• _Given instruction_: Turn the lines below into a Markdown table with the columns "No." and "Text," numbering each row and leaving out blank lines.

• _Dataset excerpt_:
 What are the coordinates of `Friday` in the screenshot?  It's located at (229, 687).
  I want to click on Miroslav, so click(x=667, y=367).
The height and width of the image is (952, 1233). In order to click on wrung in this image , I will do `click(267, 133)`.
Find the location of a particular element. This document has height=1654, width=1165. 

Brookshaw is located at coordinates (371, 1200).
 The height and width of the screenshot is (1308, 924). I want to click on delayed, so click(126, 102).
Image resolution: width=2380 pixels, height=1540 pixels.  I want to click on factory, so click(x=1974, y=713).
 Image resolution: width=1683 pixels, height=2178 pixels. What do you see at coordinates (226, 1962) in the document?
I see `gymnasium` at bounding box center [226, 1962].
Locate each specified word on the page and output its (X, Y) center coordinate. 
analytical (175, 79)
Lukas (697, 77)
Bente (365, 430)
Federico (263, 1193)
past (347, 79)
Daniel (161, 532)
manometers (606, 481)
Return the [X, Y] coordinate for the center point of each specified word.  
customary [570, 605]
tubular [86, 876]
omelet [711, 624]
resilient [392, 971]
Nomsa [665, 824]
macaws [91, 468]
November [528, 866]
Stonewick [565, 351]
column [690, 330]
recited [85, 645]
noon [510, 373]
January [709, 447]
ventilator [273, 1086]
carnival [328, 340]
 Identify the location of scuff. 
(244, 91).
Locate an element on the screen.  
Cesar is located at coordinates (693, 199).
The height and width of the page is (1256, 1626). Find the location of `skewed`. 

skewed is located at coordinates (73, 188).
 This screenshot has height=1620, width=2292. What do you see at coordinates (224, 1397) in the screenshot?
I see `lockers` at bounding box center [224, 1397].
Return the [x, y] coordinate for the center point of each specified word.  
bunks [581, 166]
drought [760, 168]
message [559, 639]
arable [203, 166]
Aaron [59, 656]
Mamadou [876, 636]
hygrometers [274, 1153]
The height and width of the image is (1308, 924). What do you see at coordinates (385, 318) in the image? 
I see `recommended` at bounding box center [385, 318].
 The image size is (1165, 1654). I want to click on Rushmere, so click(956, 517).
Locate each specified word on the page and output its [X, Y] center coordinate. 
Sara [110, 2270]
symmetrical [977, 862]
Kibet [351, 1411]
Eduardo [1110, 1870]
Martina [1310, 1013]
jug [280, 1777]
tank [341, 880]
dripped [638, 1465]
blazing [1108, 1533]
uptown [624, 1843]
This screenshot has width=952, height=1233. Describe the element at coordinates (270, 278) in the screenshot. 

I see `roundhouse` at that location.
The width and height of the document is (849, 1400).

• _Response_:
| No. | Text |
|---|---|
| 1 |  What are the coordinates of `Friday` in the screenshot?  It's located at (229, 687). |
| 2 |   I want to click on Miroslav, so click(x=667, y=367). |
| 3 | The height and width of the image is (952, 1233). In order to click on wrung in this image , I will do `click(267, 133)`. |
| 4 | Find the location of a particular element. This document has height=1654, width=1165.  |
| 5 | Brookshaw is located at coordinates (371, 1200). |
| 6 |  The height and width of the screenshot is (1308, 924). I want to click on delayed, so click(126, 102). |
| 7 | Image resolution: width=2380 pixels, height=1540 pixels.  I want to click on factory, so click(x=1974, y=713). |
| 8 |  Image resolution: width=1683 pixels, height=2178 pixels. What do you see at coordinates (226, 1962) in the document? |
| 9 | I see `gymnasium` at bounding box center [226, 1962]. |
| 10 | Locate each specified word on the page and output its (X, Y) center coordinate.  |
| 11 | analytical (175, 79) |
| 12 | Lukas (697, 77) |
| 13 | Bente (365, 430) |
| 14 | Federico (263, 1193) |
| 15 | past (347, 79) |
| 16 | Daniel (161, 532) |
| 17 | manometers (606, 481) |
| 18 | Return the [X, Y] coordinate for the center point of each specified word.   |
| 19 | customary [570, 605] |
| 20 | tubular [86, 876] |
| 21 | omelet [711, 624] |
| 22 | resilient [392, 971] |
| 23 | Nomsa [665, 824] |
| 24 | macaws [91, 468] |
| 25 | November [528, 866] |
| 26 | Stonewick [565, 351] |
| 27 | column [690, 330] |
| 28 | recited [85, 645] |
| 29 | noon [510, 373] |
| 30 | January [709, 447] |
| 31 | ventilator [273, 1086] |
| 32 | carnival [328, 340] |
| 33 |  Identify the location of scuff.  |
| 34 | (244, 91). |
| 35 | Locate an element on the screen.   |
| 36 | Cesar is located at coordinates (693, 199). |
| 37 | The height and width of the page is (1256, 1626). Find the location of `skewed`.  |
| 38 | skewed is located at coordinates (73, 188). |
| 39 |  This screenshot has height=1620, width=2292. What do you see at coordinates (224, 1397) in the screenshot? |
| 40 | I see `lockers` at bounding box center [224, 1397]. |
| 41 | Return the [x, y] coordinate for the center point of each specified word.   |
| 42 | bunks [581, 166] |
| 43 | drought [760, 168] |
| 44 | message [559, 639] |
| 45 | arable [203, 166] |
| 46 | Aaron [59, 656] |
| 47 | Mamadou [876, 636] |
| 48 | hygrometers [274, 1153] |
| 49 | The height and width of the image is (1308, 924). What do you see at coordinates (385, 318) in the image?  |
| 50 | I see `recommended` at bounding box center [385, 318]. |
| 51 |  The image size is (1165, 1654). I want to click on Rushmere, so click(956, 517). |
| 52 | Locate each specified word on the page and output its [X, Y] center coordinate.  |
| 53 | Sara [110, 2270] |
| 54 | symmetrical [977, 862] |
| 55 | Kibet [351, 1411] |
| 56 | Eduardo [1110, 1870] |
| 57 | Martina [1310, 1013] |
| 58 | jug [280, 1777] |
| 59 | tank [341, 880] |
| 60 | dripped [638, 1465] |
| 61 | blazing [1108, 1533] |
| 62 | uptown [624, 1843] |
| 63 | This screenshot has width=952, height=1233. Describe the element at coordinates (270, 278) in the screenshot.  |
| 64 | I see `roundhouse` at that location. |
| 65 | The width and height of the document is (849, 1400). |